◆ **WHAT YOU WILL DO**: Exactly the lines from the first line of the records to the line holding "white traffic cone [69,276,182,417]" should be duplicated, and nothing more; pictures stay out.

--------------------------------

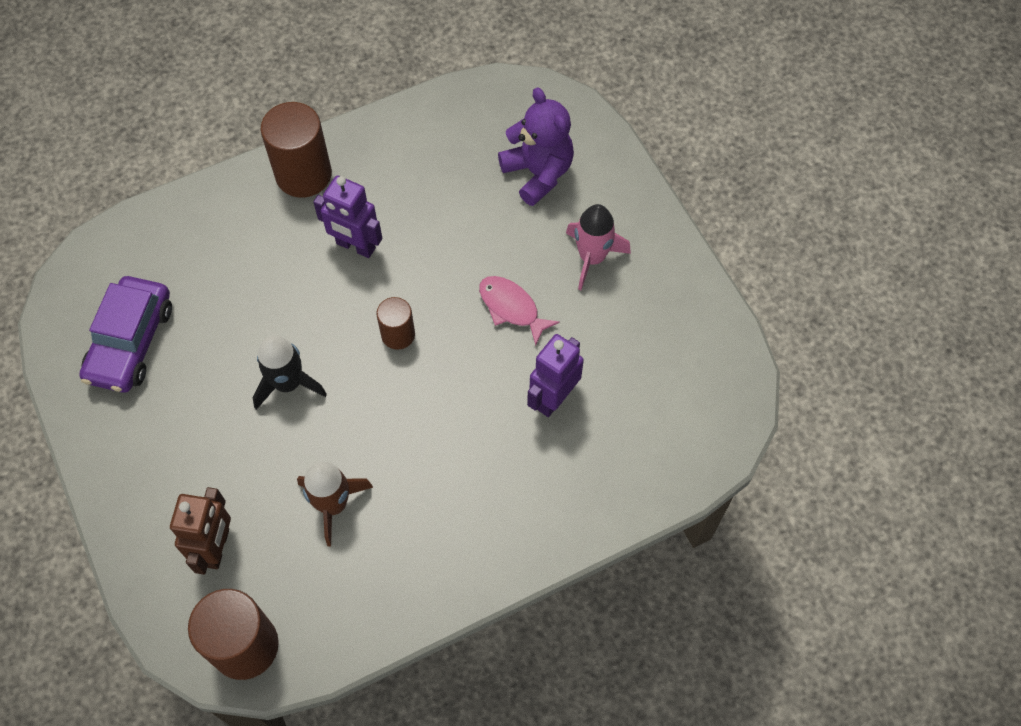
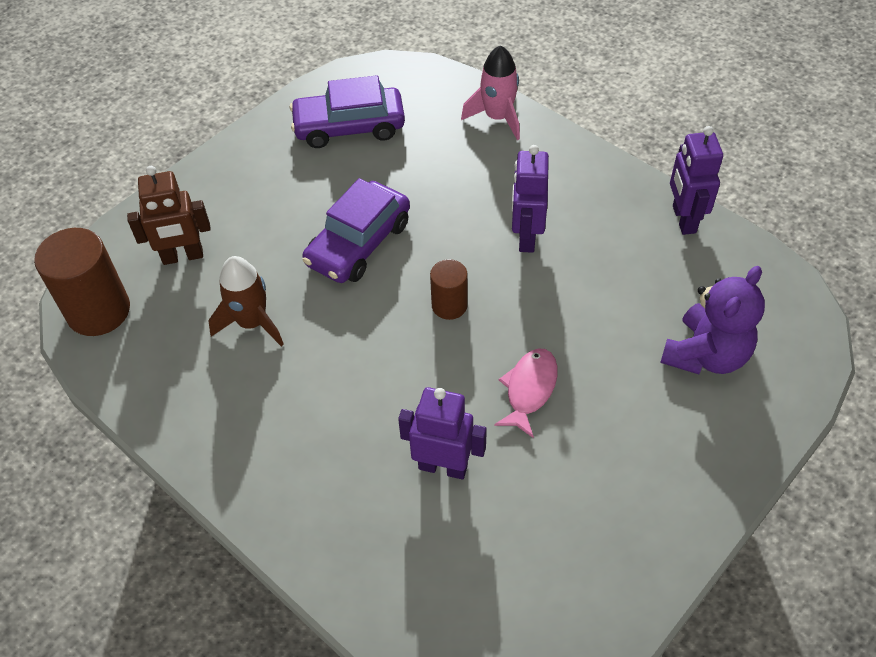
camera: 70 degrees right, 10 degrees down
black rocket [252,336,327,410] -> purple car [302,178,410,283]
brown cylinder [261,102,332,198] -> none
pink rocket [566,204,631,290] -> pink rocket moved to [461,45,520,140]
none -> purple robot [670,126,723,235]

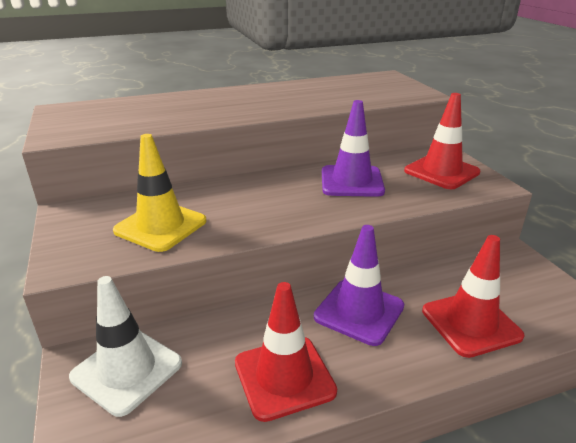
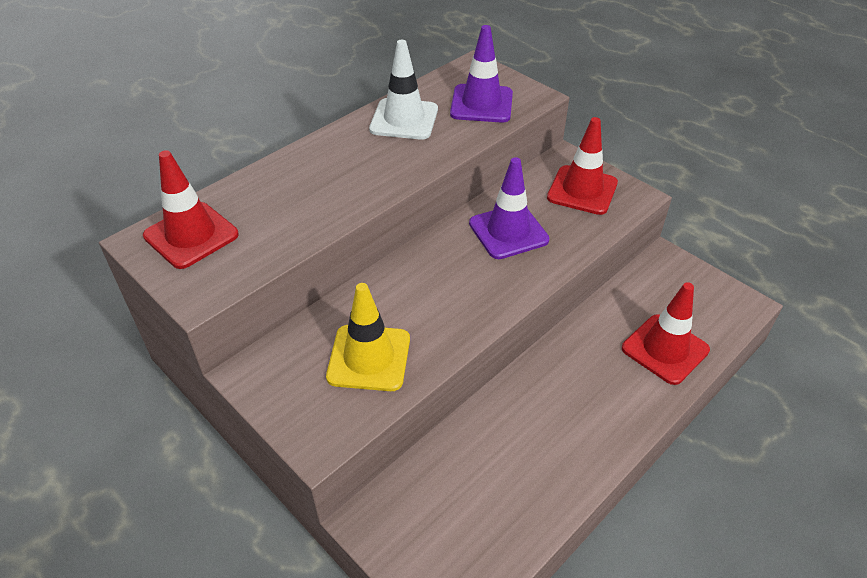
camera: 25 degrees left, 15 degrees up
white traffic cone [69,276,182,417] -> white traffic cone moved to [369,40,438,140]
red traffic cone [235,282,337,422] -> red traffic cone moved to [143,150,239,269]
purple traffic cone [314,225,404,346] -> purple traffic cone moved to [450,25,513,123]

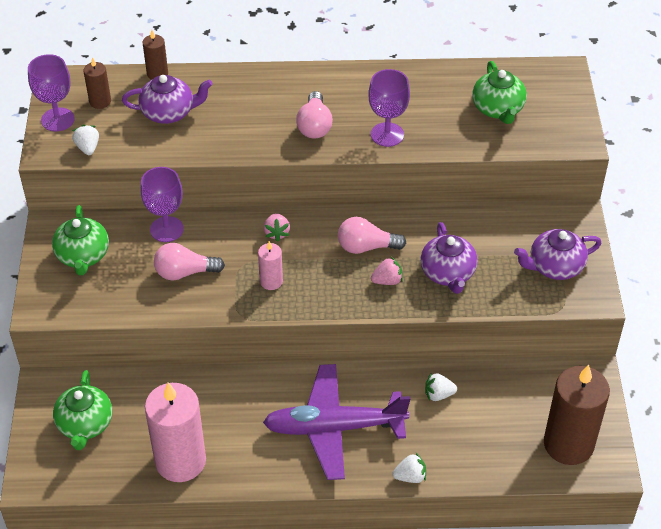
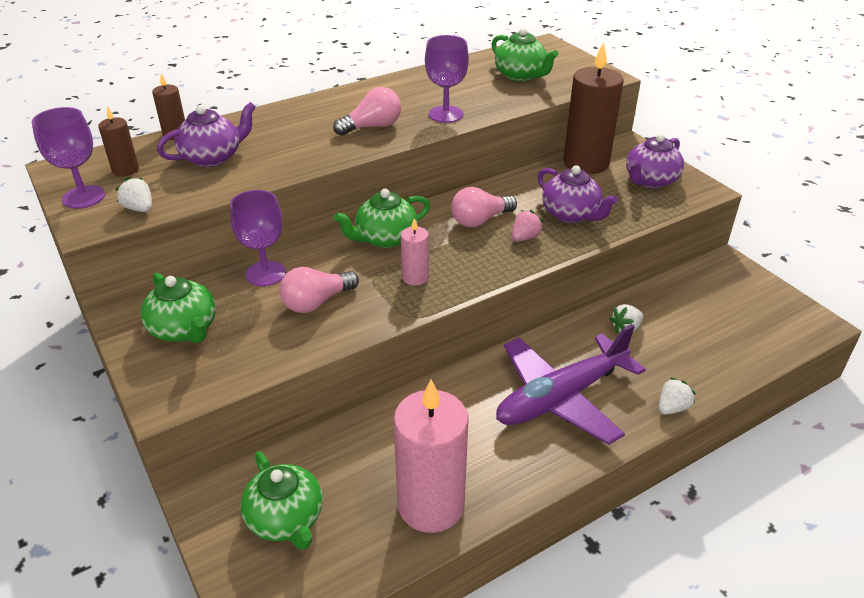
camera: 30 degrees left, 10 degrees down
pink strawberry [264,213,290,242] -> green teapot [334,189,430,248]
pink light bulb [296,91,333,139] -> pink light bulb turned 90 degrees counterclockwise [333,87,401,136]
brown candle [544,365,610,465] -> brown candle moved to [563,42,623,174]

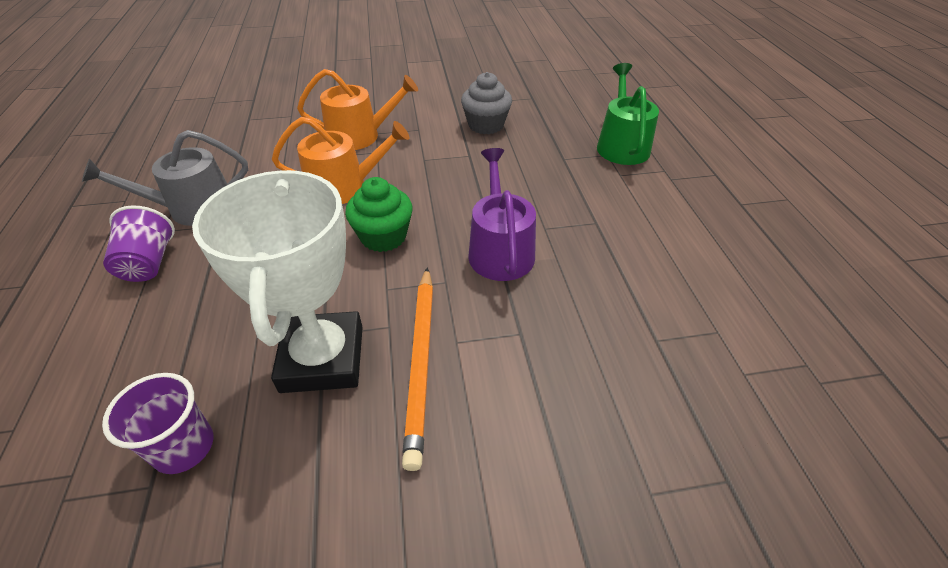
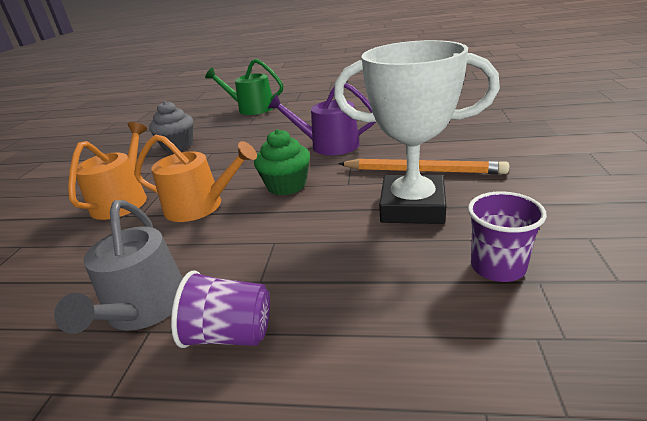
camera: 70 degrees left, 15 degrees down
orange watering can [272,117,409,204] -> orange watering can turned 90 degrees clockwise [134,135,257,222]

--------------------------------

◆ **RESULT OF THE EXERCISE**:
camera: 70 degrees right, 10 degrees down
black rocket [252,336,327,410] -> purple car [302,178,410,283]
brown cylinder [261,102,332,198] -> none
pink rocket [566,204,631,290] -> pink rocket moved to [461,45,520,140]
none -> purple robot [670,126,723,235]

camera: 25 degrees left, 15 degrees up
white traffic cone [69,276,182,417] -> white traffic cone moved to [369,40,438,140]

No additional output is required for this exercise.